-- EXERCISE REQUIREMENTS --
Your answer must contain only the lines from the one containing "(295, 208) = (171, 402): brown" through the end of the entries below, reproduced character for character.

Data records

====

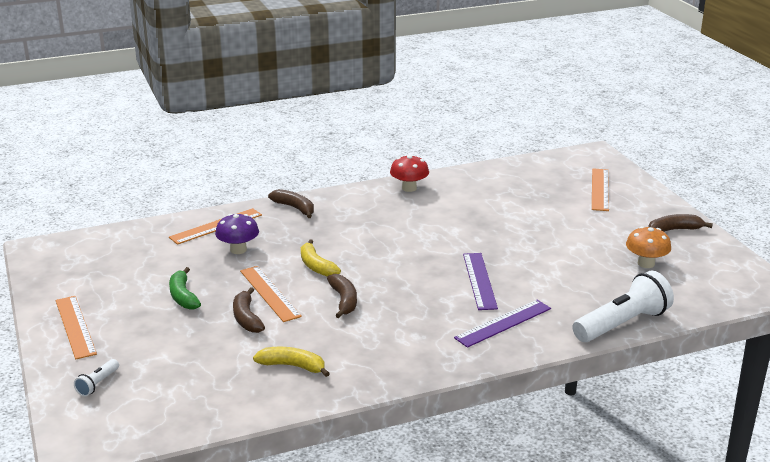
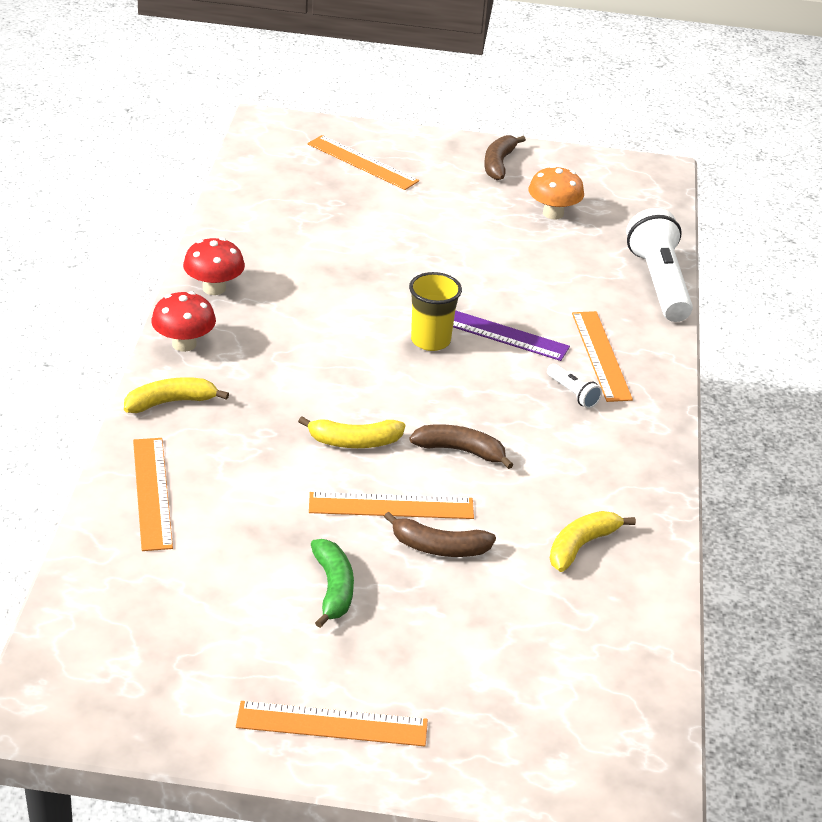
camera: 65 degrees left, 10 degrees up
(98, 384) = (505, 738): white flashlight -> white flashlight (573, 393)
(183, 296) = (333, 588): green banana -> green banana turned 105 degrees counterclockwise
(238, 250) = (245, 495): purple mushroom -> none
(295, 208) = (171, 402): brown banana -> yellow banana
(349, 196) = (184, 344): none -> red mushroom
(442, 261) = (430, 340): none -> yellow cup
(503, 323) = (601, 355): purple ruler -> orange ruler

====

-- ANSWER TO THE PROBLEM --
(295, 208) = (171, 402): brown banana -> yellow banana
(349, 196) = (184, 344): none -> red mushroom
(442, 261) = (430, 340): none -> yellow cup
(503, 323) = (601, 355): purple ruler -> orange ruler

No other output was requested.